*练习说明*. 将下列全部条目逐行原样输出，不改动任何字符。

数据清单
□ □ □ □ □ □ □

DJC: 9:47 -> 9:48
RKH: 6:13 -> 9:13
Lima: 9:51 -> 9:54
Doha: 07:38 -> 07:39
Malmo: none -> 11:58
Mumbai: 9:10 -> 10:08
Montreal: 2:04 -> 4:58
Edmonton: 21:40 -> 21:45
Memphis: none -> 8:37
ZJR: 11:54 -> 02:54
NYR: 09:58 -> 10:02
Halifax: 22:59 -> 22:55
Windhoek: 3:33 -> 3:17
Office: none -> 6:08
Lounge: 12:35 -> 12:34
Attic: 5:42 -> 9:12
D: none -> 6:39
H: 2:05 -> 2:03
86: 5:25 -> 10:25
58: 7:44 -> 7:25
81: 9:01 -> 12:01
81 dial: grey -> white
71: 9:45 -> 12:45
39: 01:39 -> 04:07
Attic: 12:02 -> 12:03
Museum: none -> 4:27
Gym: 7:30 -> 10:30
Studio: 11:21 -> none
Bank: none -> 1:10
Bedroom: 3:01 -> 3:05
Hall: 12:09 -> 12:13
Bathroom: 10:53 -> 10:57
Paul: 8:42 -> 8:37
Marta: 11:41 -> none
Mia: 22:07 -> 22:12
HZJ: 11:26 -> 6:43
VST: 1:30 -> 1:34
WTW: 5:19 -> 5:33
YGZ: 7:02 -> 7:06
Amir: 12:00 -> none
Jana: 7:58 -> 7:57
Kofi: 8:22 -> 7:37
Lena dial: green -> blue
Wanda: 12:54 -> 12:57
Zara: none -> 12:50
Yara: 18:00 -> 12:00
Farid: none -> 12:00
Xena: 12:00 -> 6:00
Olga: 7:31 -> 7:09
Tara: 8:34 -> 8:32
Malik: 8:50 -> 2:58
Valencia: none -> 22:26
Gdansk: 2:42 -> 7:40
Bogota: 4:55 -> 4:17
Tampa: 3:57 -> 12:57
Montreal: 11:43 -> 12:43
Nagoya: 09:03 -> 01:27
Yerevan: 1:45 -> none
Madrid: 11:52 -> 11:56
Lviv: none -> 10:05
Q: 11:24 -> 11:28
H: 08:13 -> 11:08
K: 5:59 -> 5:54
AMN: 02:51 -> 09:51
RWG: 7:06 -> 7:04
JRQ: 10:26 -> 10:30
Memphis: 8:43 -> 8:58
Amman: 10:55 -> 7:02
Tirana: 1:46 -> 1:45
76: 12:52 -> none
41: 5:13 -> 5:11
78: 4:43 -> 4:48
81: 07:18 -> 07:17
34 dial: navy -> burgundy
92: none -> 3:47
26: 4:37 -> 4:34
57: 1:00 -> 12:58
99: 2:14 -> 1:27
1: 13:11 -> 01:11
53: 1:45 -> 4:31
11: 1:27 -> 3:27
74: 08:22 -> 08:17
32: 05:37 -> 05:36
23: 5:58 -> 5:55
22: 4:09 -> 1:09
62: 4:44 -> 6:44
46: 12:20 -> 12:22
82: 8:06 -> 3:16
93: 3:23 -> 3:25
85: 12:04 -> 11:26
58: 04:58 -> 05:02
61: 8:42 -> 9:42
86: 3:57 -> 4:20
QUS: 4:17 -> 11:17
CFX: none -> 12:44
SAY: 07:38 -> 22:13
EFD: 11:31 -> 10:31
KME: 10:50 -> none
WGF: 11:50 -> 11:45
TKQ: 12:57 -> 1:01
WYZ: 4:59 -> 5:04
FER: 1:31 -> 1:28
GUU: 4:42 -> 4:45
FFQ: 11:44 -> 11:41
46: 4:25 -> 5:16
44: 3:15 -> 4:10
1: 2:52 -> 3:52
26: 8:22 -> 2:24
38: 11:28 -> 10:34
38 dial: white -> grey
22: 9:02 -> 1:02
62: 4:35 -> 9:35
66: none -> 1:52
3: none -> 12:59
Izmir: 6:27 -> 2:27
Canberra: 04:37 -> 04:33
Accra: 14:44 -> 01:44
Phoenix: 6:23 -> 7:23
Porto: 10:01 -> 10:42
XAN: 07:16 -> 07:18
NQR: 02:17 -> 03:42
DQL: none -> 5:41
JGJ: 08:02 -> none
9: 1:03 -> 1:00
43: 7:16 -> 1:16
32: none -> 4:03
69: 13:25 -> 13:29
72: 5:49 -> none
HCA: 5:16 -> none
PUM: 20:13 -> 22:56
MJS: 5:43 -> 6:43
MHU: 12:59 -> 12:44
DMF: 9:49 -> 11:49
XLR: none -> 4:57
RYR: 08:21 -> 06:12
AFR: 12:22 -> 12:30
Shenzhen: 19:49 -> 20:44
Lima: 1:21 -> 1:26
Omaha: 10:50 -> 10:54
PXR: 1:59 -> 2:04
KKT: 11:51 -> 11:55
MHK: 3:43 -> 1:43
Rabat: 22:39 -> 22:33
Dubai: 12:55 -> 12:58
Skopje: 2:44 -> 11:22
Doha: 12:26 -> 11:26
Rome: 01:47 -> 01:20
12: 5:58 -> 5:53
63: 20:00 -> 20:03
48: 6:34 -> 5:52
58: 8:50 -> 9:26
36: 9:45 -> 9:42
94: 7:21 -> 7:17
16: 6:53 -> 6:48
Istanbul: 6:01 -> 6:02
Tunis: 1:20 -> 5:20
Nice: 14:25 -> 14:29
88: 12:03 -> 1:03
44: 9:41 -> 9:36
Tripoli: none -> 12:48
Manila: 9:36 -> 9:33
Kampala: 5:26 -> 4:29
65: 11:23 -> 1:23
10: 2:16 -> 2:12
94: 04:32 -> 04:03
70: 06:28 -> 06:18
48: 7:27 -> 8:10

□ □ □ □ □ □ □

*参考答案*.
DJC: 9:47 -> 9:48
RKH: 6:13 -> 9:13
Lima: 9:51 -> 9:54
Doha: 07:38 -> 07:39
Malmo: none -> 11:58
Mumbai: 9:10 -> 10:08
Montreal: 2:04 -> 4:58
Edmonton: 21:40 -> 21:45
Memphis: none -> 8:37
ZJR: 11:54 -> 02:54
NYR: 09:58 -> 10:02
Halifax: 22:59 -> 22:55
Windhoek: 3:33 -> 3:17
Office: none -> 6:08
Lounge: 12:35 -> 12:34
Attic: 5:42 -> 9:12
D: none -> 6:39
H: 2:05 -> 2:03
86: 5:25 -> 10:25
58: 7:44 -> 7:25
81: 9:01 -> 12:01
81 dial: grey -> white
71: 9:45 -> 12:45
39: 01:39 -> 04:07
Attic: 12:02 -> 12:03
Museum: none -> 4:27
Gym: 7:30 -> 10:30
Studio: 11:21 -> none
Bank: none -> 1:10
Bedroom: 3:01 -> 3:05
Hall: 12:09 -> 12:13
Bathroom: 10:53 -> 10:57
Paul: 8:42 -> 8:37
Marta: 11:41 -> none
Mia: 22:07 -> 22:12
HZJ: 11:26 -> 6:43
VST: 1:30 -> 1:34
WTW: 5:19 -> 5:33
YGZ: 7:02 -> 7:06
Amir: 12:00 -> none
Jana: 7:58 -> 7:57
Kofi: 8:22 -> 7:37
Lena dial: green -> blue
Wanda: 12:54 -> 12:57
Zara: none -> 12:50
Yara: 18:00 -> 12:00
Farid: none -> 12:00
Xena: 12:00 -> 6:00
Olga: 7:31 -> 7:09
Tara: 8:34 -> 8:32
Malik: 8:50 -> 2:58
Valencia: none -> 22:26
Gdansk: 2:42 -> 7:40
Bogota: 4:55 -> 4:17
Tampa: 3:57 -> 12:57
Montreal: 11:43 -> 12:43
Nagoya: 09:03 -> 01:27
Yerevan: 1:45 -> none
Madrid: 11:52 -> 11:56
Lviv: none -> 10:05
Q: 11:24 -> 11:28
H: 08:13 -> 11:08
K: 5:59 -> 5:54
AMN: 02:51 -> 09:51
RWG: 7:06 -> 7:04
JRQ: 10:26 -> 10:30
Memphis: 8:43 -> 8:58
Amman: 10:55 -> 7:02
Tirana: 1:46 -> 1:45
76: 12:52 -> none
41: 5:13 -> 5:11
78: 4:43 -> 4:48
81: 07:18 -> 07:17
34 dial: navy -> burgundy
92: none -> 3:47
26: 4:37 -> 4:34
57: 1:00 -> 12:58
99: 2:14 -> 1:27
1: 13:11 -> 01:11
53: 1:45 -> 4:31
11: 1:27 -> 3:27
74: 08:22 -> 08:17
32: 05:37 -> 05:36
23: 5:58 -> 5:55
22: 4:09 -> 1:09
62: 4:44 -> 6:44
46: 12:20 -> 12:22
82: 8:06 -> 3:16
93: 3:23 -> 3:25
85: 12:04 -> 11:26
58: 04:58 -> 05:02
61: 8:42 -> 9:42
86: 3:57 -> 4:20
QUS: 4:17 -> 11:17
CFX: none -> 12:44
SAY: 07:38 -> 22:13
EFD: 11:31 -> 10:31
KME: 10:50 -> none
WGF: 11:50 -> 11:45
TKQ: 12:57 -> 1:01
WYZ: 4:59 -> 5:04
FER: 1:31 -> 1:28
GUU: 4:42 -> 4:45
FFQ: 11:44 -> 11:41
46: 4:25 -> 5:16
44: 3:15 -> 4:10
1: 2:52 -> 3:52
26: 8:22 -> 2:24
38: 11:28 -> 10:34
38 dial: white -> grey
22: 9:02 -> 1:02
62: 4:35 -> 9:35
66: none -> 1:52
3: none -> 12:59
Izmir: 6:27 -> 2:27
Canberra: 04:37 -> 04:33
Accra: 14:44 -> 01:44
Phoenix: 6:23 -> 7:23
Porto: 10:01 -> 10:42
XAN: 07:16 -> 07:18
NQR: 02:17 -> 03:42
DQL: none -> 5:41
JGJ: 08:02 -> none
9: 1:03 -> 1:00
43: 7:16 -> 1:16
32: none -> 4:03
69: 13:25 -> 13:29
72: 5:49 -> none
HCA: 5:16 -> none
PUM: 20:13 -> 22:56
MJS: 5:43 -> 6:43
MHU: 12:59 -> 12:44
DMF: 9:49 -> 11:49
XLR: none -> 4:57
RYR: 08:21 -> 06:12
AFR: 12:22 -> 12:30
Shenzhen: 19:49 -> 20:44
Lima: 1:21 -> 1:26
Omaha: 10:50 -> 10:54
PXR: 1:59 -> 2:04
KKT: 11:51 -> 11:55
MHK: 3:43 -> 1:43
Rabat: 22:39 -> 22:33
Dubai: 12:55 -> 12:58
Skopje: 2:44 -> 11:22
Doha: 12:26 -> 11:26
Rome: 01:47 -> 01:20
12: 5:58 -> 5:53
63: 20:00 -> 20:03
48: 6:34 -> 5:52
58: 8:50 -> 9:26
36: 9:45 -> 9:42
94: 7:21 -> 7:17
16: 6:53 -> 6:48
Istanbul: 6:01 -> 6:02
Tunis: 1:20 -> 5:20
Nice: 14:25 -> 14:29
88: 12:03 -> 1:03
44: 9:41 -> 9:36
Tripoli: none -> 12:48
Manila: 9:36 -> 9:33
Kampala: 5:26 -> 4:29
65: 11:23 -> 1:23
10: 2:16 -> 2:12
94: 04:32 -> 04:03
70: 06:28 -> 06:18
48: 7:27 -> 8:10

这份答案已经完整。